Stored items
==================================================
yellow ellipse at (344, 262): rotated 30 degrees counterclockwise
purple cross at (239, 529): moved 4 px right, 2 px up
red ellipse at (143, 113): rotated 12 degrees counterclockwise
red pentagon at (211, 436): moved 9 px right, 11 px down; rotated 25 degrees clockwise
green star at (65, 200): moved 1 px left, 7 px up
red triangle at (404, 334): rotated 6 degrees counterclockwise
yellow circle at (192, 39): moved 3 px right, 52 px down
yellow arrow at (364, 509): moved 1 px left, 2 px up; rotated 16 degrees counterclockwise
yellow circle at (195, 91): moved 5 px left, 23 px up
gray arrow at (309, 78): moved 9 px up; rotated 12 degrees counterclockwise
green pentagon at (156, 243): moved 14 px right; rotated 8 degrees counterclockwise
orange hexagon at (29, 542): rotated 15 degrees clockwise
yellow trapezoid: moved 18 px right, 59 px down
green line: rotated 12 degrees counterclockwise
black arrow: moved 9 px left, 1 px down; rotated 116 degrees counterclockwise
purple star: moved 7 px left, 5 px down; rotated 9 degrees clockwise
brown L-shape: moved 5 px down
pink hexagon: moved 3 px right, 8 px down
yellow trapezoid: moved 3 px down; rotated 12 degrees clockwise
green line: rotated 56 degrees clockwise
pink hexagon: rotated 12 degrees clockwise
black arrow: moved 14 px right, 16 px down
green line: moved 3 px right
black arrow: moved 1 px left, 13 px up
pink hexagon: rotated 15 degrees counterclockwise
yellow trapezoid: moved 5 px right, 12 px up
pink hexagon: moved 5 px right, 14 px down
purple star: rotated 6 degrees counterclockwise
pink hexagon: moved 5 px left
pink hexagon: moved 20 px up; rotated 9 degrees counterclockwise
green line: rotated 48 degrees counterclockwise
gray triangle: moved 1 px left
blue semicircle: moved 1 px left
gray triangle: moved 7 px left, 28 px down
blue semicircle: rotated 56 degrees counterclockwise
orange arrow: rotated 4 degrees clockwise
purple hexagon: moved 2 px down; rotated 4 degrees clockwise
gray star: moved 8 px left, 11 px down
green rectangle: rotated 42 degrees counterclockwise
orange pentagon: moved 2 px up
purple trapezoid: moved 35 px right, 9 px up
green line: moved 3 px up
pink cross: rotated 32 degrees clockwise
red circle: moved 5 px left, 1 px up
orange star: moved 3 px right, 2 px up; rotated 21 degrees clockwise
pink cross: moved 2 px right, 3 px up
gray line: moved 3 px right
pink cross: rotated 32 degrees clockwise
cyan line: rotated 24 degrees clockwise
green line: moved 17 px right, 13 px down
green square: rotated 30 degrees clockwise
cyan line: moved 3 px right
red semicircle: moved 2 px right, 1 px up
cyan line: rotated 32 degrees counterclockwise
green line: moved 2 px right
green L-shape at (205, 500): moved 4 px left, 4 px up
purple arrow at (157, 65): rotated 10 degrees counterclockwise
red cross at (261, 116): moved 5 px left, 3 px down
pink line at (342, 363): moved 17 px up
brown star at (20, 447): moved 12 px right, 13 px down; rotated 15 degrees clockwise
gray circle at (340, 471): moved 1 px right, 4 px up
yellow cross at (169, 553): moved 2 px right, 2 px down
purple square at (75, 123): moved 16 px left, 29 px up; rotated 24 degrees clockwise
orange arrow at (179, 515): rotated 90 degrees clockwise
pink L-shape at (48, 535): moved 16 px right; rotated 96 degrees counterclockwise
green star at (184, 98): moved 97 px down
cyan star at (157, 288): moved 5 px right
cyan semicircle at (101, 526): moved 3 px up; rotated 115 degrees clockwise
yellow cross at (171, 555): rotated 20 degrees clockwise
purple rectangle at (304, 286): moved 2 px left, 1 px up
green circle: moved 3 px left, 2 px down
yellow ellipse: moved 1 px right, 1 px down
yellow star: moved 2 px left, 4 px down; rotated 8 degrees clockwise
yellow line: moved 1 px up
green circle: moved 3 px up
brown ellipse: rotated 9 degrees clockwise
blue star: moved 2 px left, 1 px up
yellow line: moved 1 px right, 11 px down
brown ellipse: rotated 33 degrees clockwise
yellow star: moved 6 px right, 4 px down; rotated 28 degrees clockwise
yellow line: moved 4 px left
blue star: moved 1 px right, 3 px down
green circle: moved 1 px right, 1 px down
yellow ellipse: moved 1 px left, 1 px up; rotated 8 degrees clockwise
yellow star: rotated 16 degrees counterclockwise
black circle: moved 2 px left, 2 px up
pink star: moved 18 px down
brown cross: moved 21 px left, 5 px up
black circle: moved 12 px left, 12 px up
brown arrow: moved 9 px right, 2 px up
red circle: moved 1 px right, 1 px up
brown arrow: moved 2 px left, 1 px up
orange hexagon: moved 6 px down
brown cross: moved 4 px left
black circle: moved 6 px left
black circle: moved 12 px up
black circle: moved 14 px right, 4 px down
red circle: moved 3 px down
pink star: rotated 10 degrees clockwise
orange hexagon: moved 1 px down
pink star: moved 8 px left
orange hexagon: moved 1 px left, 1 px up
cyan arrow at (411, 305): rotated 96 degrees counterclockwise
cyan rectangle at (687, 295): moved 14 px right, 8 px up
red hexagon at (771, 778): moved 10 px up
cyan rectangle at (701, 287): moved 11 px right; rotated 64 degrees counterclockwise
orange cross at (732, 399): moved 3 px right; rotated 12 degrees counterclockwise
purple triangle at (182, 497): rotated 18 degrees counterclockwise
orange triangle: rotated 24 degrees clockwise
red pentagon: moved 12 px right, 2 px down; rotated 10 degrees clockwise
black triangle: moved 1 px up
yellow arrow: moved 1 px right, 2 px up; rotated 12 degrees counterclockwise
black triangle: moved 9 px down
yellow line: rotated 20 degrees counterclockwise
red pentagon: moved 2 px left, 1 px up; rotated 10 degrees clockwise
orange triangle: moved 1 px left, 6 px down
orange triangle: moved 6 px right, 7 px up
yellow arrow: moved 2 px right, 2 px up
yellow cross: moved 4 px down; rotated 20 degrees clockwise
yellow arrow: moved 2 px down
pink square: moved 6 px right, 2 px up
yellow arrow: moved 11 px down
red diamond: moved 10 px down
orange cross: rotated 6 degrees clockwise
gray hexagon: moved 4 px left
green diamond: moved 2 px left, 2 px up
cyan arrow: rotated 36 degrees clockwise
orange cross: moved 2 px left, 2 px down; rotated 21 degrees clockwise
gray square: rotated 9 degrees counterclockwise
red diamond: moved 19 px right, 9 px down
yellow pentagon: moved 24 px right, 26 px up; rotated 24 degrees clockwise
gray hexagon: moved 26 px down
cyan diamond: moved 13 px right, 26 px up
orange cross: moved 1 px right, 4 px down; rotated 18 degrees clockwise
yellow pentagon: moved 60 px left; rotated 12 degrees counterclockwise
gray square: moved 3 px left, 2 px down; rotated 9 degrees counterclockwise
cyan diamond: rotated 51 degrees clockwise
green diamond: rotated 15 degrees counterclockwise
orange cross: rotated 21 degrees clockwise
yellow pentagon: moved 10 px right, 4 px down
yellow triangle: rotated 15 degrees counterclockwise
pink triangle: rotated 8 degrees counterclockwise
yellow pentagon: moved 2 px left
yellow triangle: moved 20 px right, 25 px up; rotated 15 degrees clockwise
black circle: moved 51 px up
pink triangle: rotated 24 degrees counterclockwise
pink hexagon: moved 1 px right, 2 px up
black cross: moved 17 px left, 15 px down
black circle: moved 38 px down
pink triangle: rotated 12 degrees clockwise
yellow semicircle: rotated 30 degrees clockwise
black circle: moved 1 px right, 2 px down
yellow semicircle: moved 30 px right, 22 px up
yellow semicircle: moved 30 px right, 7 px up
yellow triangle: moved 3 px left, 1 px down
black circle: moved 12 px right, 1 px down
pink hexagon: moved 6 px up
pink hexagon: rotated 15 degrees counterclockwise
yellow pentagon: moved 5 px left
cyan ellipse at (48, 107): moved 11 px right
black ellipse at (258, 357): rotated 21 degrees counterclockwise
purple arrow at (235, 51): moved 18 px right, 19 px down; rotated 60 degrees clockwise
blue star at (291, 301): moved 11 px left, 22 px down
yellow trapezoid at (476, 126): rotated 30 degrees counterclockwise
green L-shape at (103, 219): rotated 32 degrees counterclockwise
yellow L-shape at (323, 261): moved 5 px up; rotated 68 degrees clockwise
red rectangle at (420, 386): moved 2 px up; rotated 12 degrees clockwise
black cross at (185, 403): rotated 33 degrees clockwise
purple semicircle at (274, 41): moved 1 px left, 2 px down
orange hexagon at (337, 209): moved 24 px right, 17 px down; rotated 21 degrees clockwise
==================================================
### EXERCISE OBJECTIVE
Please output everything from the start of the records down to the line containing "red pentagon at", with both ends included and each line reproduced unchanged.

### EXERCISE SOLUTION
yellow ellipse at (344, 262): rotated 30 degrees counterclockwise
purple cross at (239, 529): moved 4 px right, 2 px up
red ellipse at (143, 113): rotated 12 degrees counterclockwise
red pentagon at (211, 436): moved 9 px right, 11 px down; rotated 25 degrees clockwise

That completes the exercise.